(Available data begins)

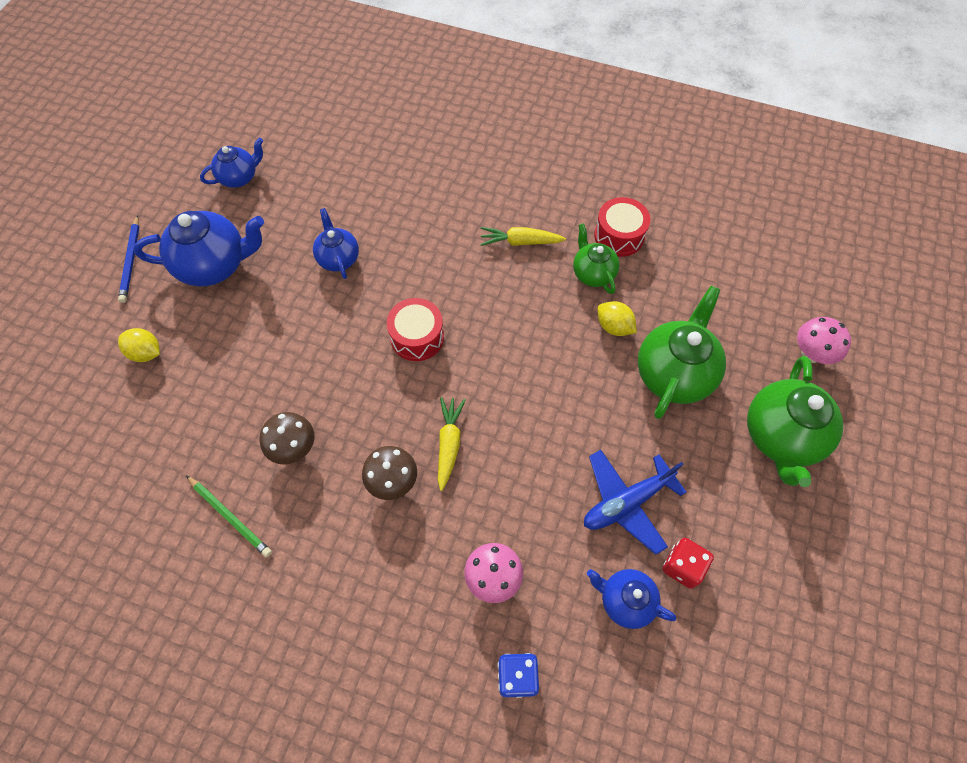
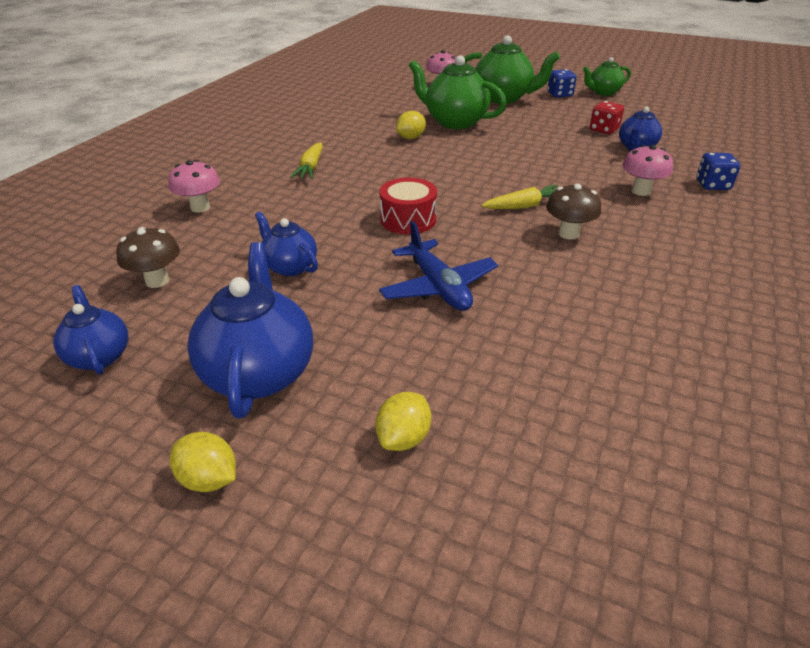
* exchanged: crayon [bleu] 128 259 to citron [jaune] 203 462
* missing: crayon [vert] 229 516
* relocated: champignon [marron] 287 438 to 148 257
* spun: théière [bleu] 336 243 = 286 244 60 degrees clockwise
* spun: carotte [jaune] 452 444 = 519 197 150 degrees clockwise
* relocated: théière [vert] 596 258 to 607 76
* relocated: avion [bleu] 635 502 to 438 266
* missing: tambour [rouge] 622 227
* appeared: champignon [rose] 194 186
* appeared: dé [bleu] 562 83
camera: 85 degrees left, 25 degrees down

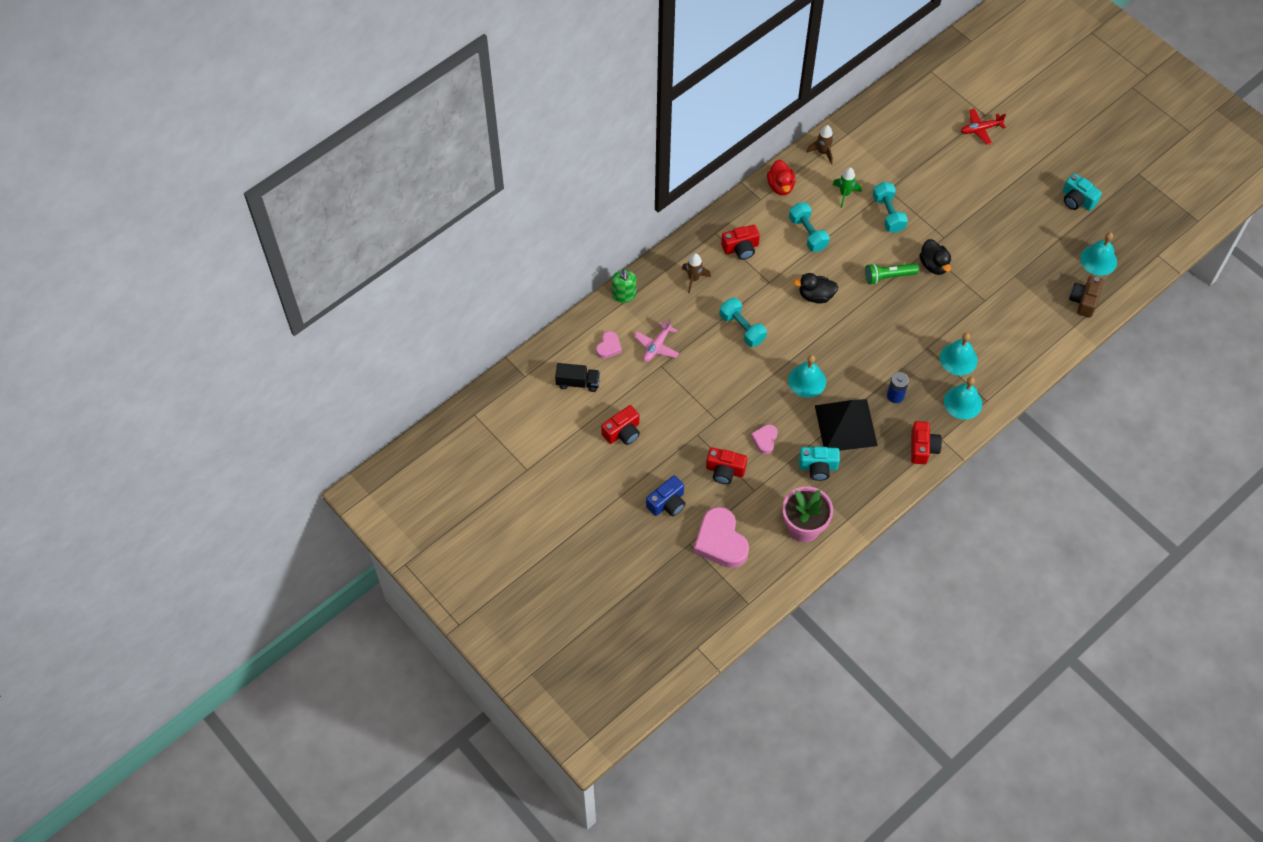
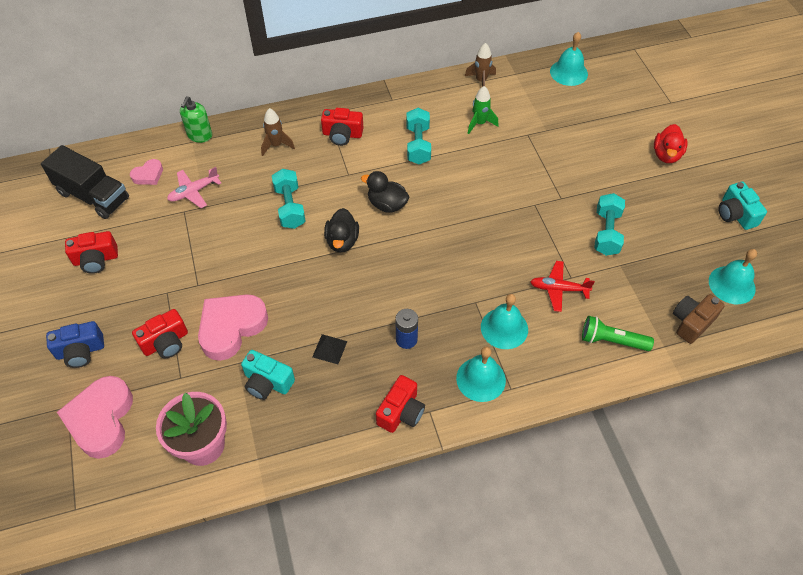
* size: camion [noir] 577 377 = 85 182 x1.61
* spun: appareil photo [rouge] 726 465 = 160 333 75 degrees counterclockwise
* size: cœur [rose] 764 439 = 233 327 x2.00
* relocated: canard [rouge] 781 177 to 671 143
* relocated: cloche [turquoise] 807 376 to 569 59
* size: pyramide [noir] 846 425 = 330 349 x0.41
* relocated: lampe de poche [vert] 892 274 to 618 333
* relocated: haltère [turquoise] 890 207 to 609 224
* relocated: canard [noir] 935 257 to 341 230
* relocated: avion [rouge] 983 127 to 562 286
camera: 25 degrees right, 5 degrees down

(Available data ends)

Directions for this task. Pictures stay out; everything else in the listing above is to be repeated exactly.

Written solution.
* exchanged: crayon [bleu] 128 259 to citron [jaune] 203 462
* missing: crayon [vert] 229 516
* relocated: champignon [marron] 287 438 to 148 257
* spun: théière [bleu] 336 243 = 286 244 60 degrees clockwise
* spun: carotte [jaune] 452 444 = 519 197 150 degrees clockwise
* relocated: théière [vert] 596 258 to 607 76
* relocated: avion [bleu] 635 502 to 438 266
* missing: tambour [rouge] 622 227
* appeared: champignon [rose] 194 186
* appeared: dé [bleu] 562 83
camera: 85 degrees left, 25 degrees down

* size: camion [noir] 577 377 = 85 182 x1.61
* spun: appareil photo [rouge] 726 465 = 160 333 75 degrees counterclockwise
* size: cœur [rose] 764 439 = 233 327 x2.00
* relocated: canard [rouge] 781 177 to 671 143
* relocated: cloche [turquoise] 807 376 to 569 59
* size: pyramide [noir] 846 425 = 330 349 x0.41
* relocated: lampe de poche [vert] 892 274 to 618 333
* relocated: haltère [turquoise] 890 207 to 609 224
* relocated: canard [noir] 935 257 to 341 230
* relocated: avion [rouge] 983 127 to 562 286
camera: 25 degrees right, 5 degrees down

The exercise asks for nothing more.